BEGIN
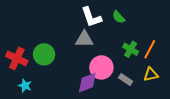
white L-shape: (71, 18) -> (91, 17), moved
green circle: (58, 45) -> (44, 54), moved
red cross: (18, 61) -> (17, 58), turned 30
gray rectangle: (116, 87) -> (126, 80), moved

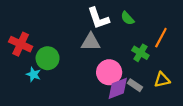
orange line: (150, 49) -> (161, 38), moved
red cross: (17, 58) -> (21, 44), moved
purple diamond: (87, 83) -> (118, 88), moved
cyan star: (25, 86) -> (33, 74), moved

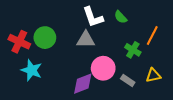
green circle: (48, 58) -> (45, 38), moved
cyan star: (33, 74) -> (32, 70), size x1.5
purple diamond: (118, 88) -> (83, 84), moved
END
BEGIN
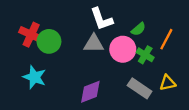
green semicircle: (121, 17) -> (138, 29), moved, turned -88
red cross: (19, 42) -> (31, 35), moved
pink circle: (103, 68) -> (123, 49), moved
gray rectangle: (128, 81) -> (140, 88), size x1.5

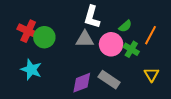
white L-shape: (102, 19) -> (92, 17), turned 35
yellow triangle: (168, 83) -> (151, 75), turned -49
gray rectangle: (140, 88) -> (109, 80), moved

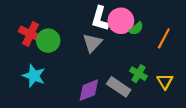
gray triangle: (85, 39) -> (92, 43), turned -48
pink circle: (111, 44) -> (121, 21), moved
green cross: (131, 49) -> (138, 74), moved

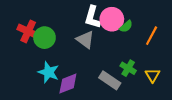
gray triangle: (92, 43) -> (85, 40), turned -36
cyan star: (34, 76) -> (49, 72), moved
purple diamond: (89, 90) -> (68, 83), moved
END
• ACTIVITY
Copy out precisely the lines from the line with "cyan star: (33, 74) -> (32, 70), size x1.5" to the line with "purple diamond: (118, 88) -> (83, 84), moved" in the material above, including those two lines and omitting all the rest.

• REPLY TO THE TASK
cyan star: (33, 74) -> (32, 70), size x1.5
purple diamond: (118, 88) -> (83, 84), moved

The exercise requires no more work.